Please set down exactly the lines of the listing below from the line containing "C8: 470pF (N021, N022) -> 220pF (N021, N022)" through the line containing "R6: 75k (N013, N020) -> none", both lines included, leaving out all other lines.

• _Exercise material_:
►

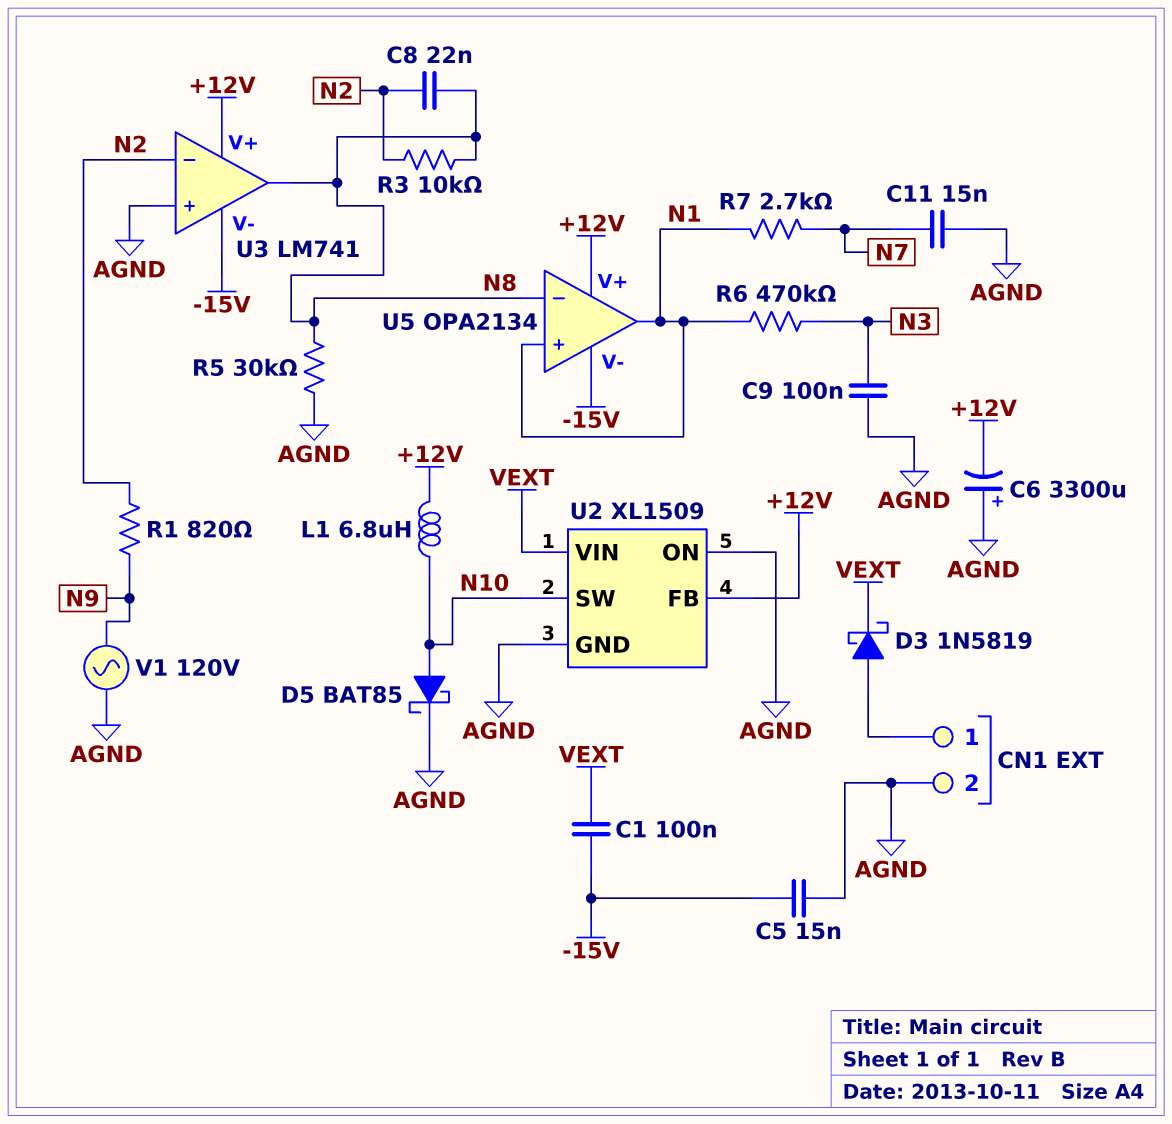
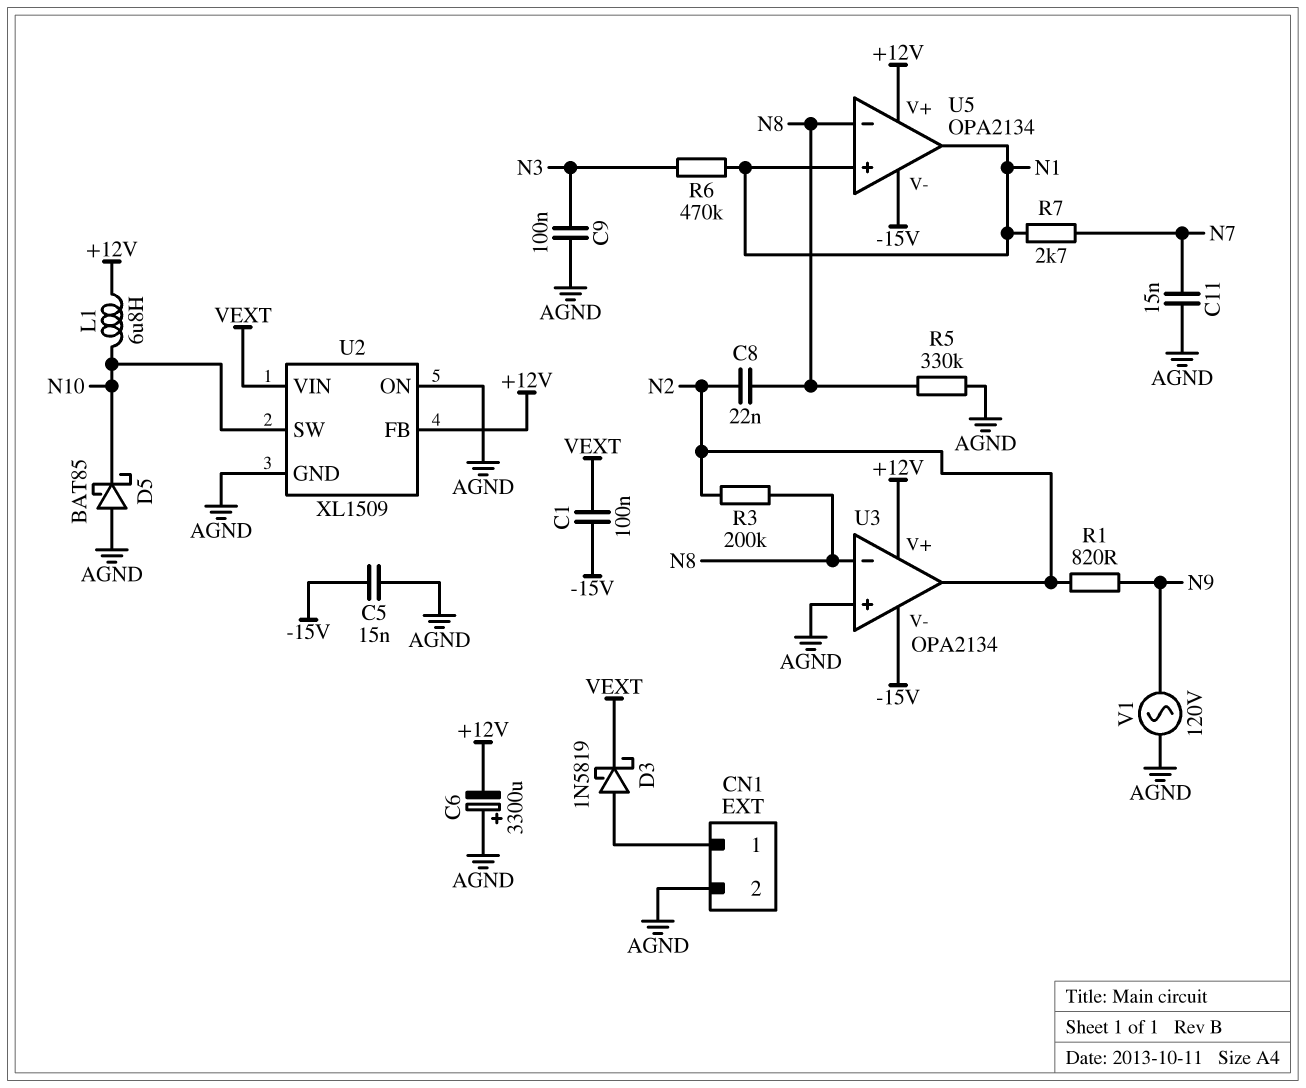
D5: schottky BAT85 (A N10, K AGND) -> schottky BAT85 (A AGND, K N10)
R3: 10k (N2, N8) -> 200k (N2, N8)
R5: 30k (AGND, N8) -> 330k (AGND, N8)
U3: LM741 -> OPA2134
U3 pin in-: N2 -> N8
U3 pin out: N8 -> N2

◄
►

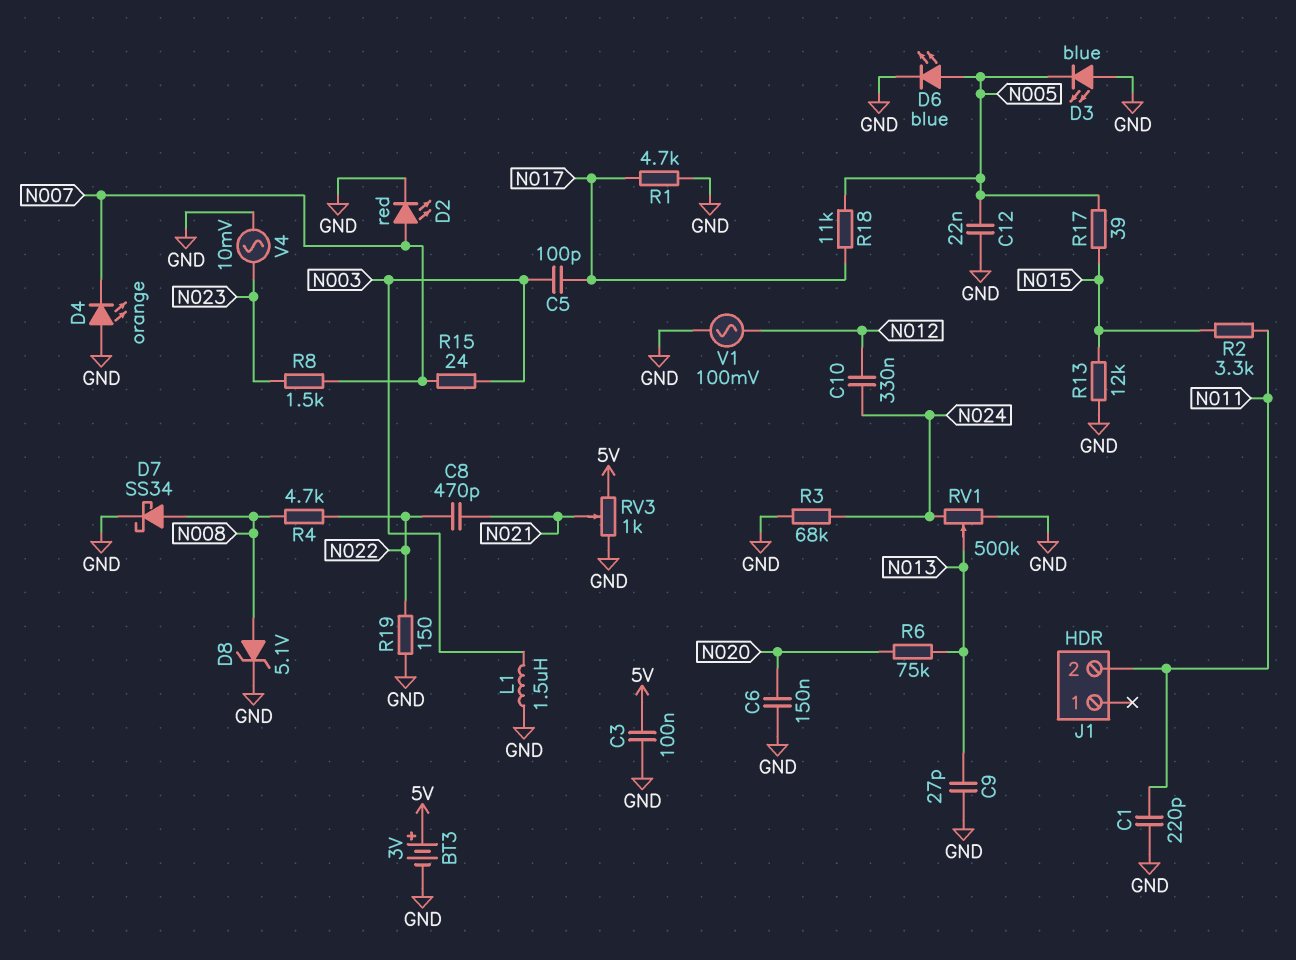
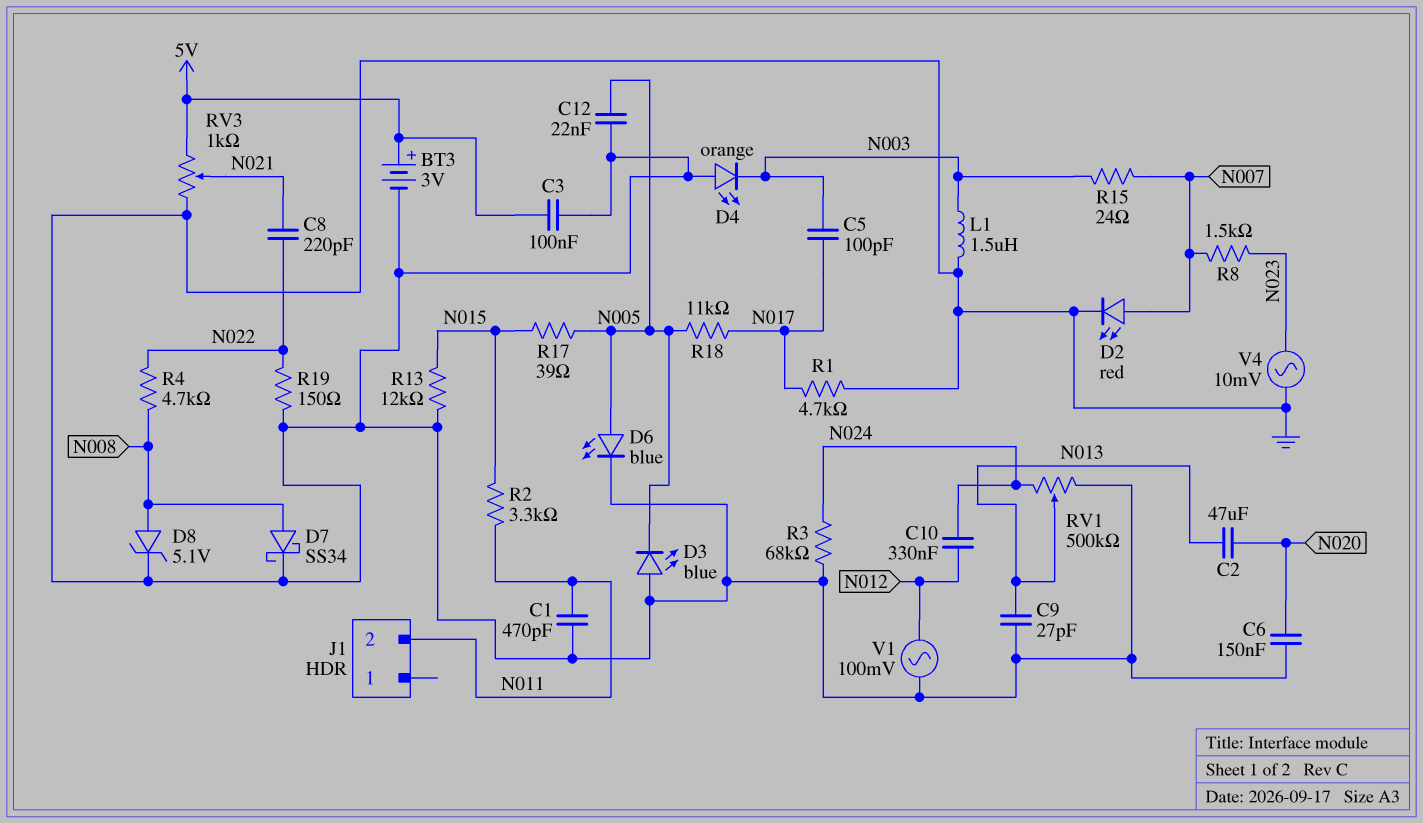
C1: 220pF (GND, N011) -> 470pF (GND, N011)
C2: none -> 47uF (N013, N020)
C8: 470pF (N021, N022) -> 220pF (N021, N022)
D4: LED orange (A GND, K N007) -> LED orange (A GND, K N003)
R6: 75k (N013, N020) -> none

◄
►

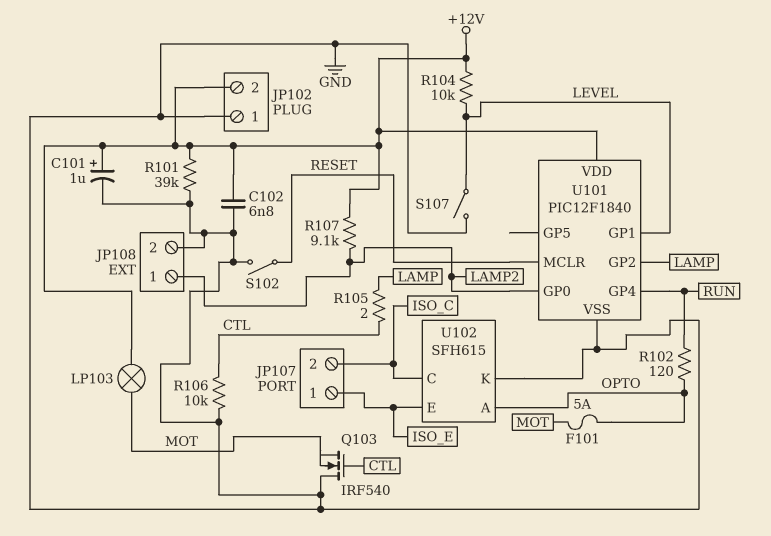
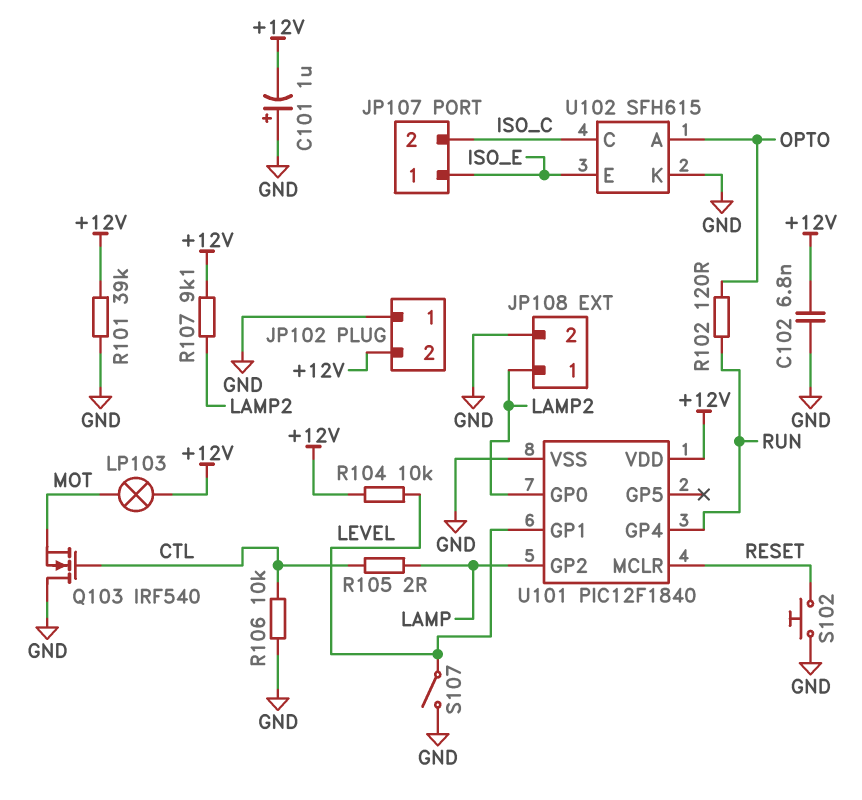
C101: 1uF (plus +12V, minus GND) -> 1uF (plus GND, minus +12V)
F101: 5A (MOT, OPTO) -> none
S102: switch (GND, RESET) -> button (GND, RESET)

◄

• _Answer section_:
C8: 470pF (N021, N022) -> 220pF (N021, N022)
D4: LED orange (A GND, K N007) -> LED orange (A GND, K N003)
R6: 75k (N013, N020) -> none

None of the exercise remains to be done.